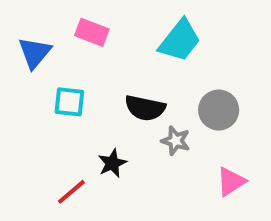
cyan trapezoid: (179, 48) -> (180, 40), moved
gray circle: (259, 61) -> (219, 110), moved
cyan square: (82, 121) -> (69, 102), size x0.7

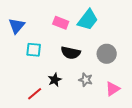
pink rectangle: (92, 32) -> (61, 23), moved
gray star: (176, 141) -> (86, 80), moved

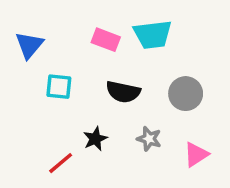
cyan trapezoid: (88, 20) -> (153, 35), turned 45

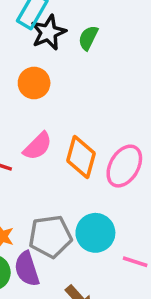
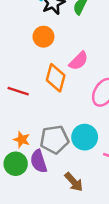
pink semicircle: (38, 146) -> (79, 61), moved
orange diamond: (81, 157) -> (56, 78), moved

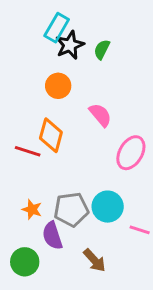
pink semicircle: (79, 61) -> (100, 115), turned -85
orange diamond: (56, 78) -> (51, 135), moved
green circle: (16, 164) -> (25, 262), moved

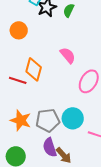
orange circle: (58, 86) -> (19, 30), moved
orange star: (32, 209) -> (21, 120), size x1.5
purple semicircle: (52, 236) -> (50, 147), moved

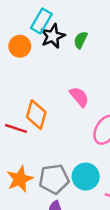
orange circle: (19, 30) -> (20, 46), moved
orange star: (21, 120) -> (20, 179), turned 30

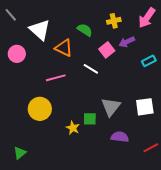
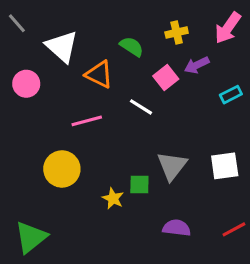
purple semicircle: (120, 137) -> (177, 228), moved
green triangle: (20, 153) -> (31, 237), size x1.6

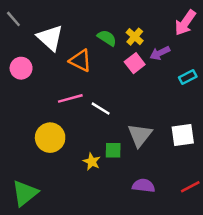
yellow cross: (177, 33) -> (135, 37), moved, turned -36
white line: (141, 107) -> (101, 109), moved

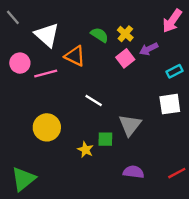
pink line: (70, 98) -> (46, 74), moved
white square: (183, 135) -> (170, 104), moved

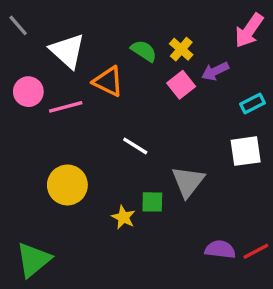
purple semicircle: (133, 172) -> (220, 250), moved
------
*Problem requirements*
Could the listing above be printed again in full, with every picture omitted?

*Your solution*
cyan trapezoid: (179, 48) -> (180, 40), moved
gray circle: (259, 61) -> (219, 110), moved
cyan square: (82, 121) -> (69, 102), size x0.7

pink rectangle: (92, 32) -> (61, 23), moved
gray star: (176, 141) -> (86, 80), moved

cyan trapezoid: (88, 20) -> (153, 35), turned 45

pink semicircle: (38, 146) -> (79, 61), moved
orange diamond: (81, 157) -> (56, 78), moved

pink semicircle: (79, 61) -> (100, 115), turned -85
orange diamond: (56, 78) -> (51, 135), moved
green circle: (16, 164) -> (25, 262), moved

orange circle: (58, 86) -> (19, 30), moved
orange star: (32, 209) -> (21, 120), size x1.5
purple semicircle: (52, 236) -> (50, 147), moved

orange circle: (19, 30) -> (20, 46), moved
orange star: (21, 120) -> (20, 179), turned 30

purple semicircle: (120, 137) -> (177, 228), moved
green triangle: (20, 153) -> (31, 237), size x1.6

yellow cross: (177, 33) -> (135, 37), moved, turned -36
white line: (141, 107) -> (101, 109), moved

pink line: (70, 98) -> (46, 74), moved
white square: (183, 135) -> (170, 104), moved

purple semicircle: (133, 172) -> (220, 250), moved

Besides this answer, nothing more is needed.